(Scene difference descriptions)
• • • • • • •
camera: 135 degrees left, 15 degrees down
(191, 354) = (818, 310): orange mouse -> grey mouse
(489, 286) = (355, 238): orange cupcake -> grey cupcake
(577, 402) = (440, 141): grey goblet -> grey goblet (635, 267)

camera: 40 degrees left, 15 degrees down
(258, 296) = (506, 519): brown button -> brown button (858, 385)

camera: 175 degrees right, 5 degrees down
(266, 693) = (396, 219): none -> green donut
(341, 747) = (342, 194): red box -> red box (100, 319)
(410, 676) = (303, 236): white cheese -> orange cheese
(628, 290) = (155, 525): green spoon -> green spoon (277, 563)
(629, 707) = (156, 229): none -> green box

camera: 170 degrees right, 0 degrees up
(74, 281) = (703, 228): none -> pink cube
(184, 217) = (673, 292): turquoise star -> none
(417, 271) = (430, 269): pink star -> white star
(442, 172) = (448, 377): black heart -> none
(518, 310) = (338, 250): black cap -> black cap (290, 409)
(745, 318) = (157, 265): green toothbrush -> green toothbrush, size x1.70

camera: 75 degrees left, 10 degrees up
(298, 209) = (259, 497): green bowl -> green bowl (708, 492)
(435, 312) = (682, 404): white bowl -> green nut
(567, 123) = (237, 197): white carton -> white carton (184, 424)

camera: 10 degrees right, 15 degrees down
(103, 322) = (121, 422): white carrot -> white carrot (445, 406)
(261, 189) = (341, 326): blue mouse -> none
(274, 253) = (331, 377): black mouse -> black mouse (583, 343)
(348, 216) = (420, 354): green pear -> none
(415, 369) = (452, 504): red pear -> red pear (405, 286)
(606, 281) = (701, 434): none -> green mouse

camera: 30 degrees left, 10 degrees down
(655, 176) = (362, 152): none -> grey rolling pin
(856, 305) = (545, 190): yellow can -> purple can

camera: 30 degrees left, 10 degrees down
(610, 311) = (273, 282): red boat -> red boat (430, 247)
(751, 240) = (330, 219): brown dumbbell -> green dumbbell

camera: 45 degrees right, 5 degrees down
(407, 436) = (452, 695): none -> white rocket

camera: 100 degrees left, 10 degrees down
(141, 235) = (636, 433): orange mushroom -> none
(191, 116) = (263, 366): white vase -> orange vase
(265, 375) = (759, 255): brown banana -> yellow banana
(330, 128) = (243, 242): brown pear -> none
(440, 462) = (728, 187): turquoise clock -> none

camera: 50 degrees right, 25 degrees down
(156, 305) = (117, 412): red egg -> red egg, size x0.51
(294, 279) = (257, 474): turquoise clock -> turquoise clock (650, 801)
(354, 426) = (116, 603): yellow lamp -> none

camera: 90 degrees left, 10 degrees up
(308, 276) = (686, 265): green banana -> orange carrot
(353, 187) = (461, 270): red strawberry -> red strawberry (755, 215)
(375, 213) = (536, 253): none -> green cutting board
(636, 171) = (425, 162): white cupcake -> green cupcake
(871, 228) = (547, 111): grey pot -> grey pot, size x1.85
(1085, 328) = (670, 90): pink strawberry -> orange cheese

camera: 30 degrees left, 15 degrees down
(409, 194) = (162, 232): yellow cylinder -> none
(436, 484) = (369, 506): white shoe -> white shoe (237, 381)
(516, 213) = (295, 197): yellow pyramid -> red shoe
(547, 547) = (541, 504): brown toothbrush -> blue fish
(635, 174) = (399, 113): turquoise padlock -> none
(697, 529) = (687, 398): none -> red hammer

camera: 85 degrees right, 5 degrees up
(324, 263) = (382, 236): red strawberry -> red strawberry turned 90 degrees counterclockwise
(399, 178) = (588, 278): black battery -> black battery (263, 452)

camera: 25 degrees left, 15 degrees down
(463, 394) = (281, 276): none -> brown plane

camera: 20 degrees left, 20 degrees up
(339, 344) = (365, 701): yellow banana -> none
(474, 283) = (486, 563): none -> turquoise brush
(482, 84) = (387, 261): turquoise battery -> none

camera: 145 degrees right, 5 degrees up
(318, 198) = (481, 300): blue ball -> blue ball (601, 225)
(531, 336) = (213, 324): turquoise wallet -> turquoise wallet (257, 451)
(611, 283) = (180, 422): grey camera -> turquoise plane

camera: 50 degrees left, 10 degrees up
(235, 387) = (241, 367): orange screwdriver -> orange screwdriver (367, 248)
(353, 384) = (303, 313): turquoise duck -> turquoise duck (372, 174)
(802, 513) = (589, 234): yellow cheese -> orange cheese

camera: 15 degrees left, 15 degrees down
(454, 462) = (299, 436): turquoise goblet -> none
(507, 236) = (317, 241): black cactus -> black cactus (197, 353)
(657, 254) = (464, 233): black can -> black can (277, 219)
• • • • • • •
*WHAT IS NEEDED*: Print, without alteration, only the lines above between the one holding "(298, 209) = (259, 497): green" and the one holding "(751, 240) = (330, 219): brown", inclusive.

*RESULT FOR THIS TASK*:
(298, 209) = (259, 497): green bowl -> green bowl (708, 492)
(435, 312) = (682, 404): white bowl -> green nut
(567, 123) = (237, 197): white carton -> white carton (184, 424)

camera: 10 degrees right, 15 degrees down
(103, 322) = (121, 422): white carrot -> white carrot (445, 406)
(261, 189) = (341, 326): blue mouse -> none
(274, 253) = (331, 377): black mouse -> black mouse (583, 343)
(348, 216) = (420, 354): green pear -> none
(415, 369) = (452, 504): red pear -> red pear (405, 286)
(606, 281) = (701, 434): none -> green mouse

camera: 30 degrees left, 10 degrees down
(655, 176) = (362, 152): none -> grey rolling pin
(856, 305) = (545, 190): yellow can -> purple can

camera: 30 degrees left, 10 degrees down
(610, 311) = (273, 282): red boat -> red boat (430, 247)
(751, 240) = (330, 219): brown dumbbell -> green dumbbell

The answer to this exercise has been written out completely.